== Given entries
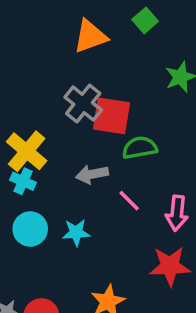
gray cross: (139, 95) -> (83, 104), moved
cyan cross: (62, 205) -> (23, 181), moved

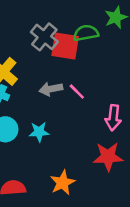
green semicircle: (140, 148) -> (86, 33), moved
pink line: (129, 201) -> (77, 92), moved

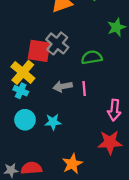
green semicircle: (86, 33) -> (92, 57), moved
red square: (65, 46) -> (39, 51), moved
pink line: (77, 92) -> (84, 89), turned 40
====
### The task
Your output should be an exact transcription of the line that holds "green semicircle: (86, 33) -> (92, 57), moved" and each line after it through the end of the listing above.

### Your solution
green semicircle: (86, 33) -> (92, 57), moved
red square: (65, 46) -> (39, 51), moved
pink line: (77, 92) -> (84, 89), turned 40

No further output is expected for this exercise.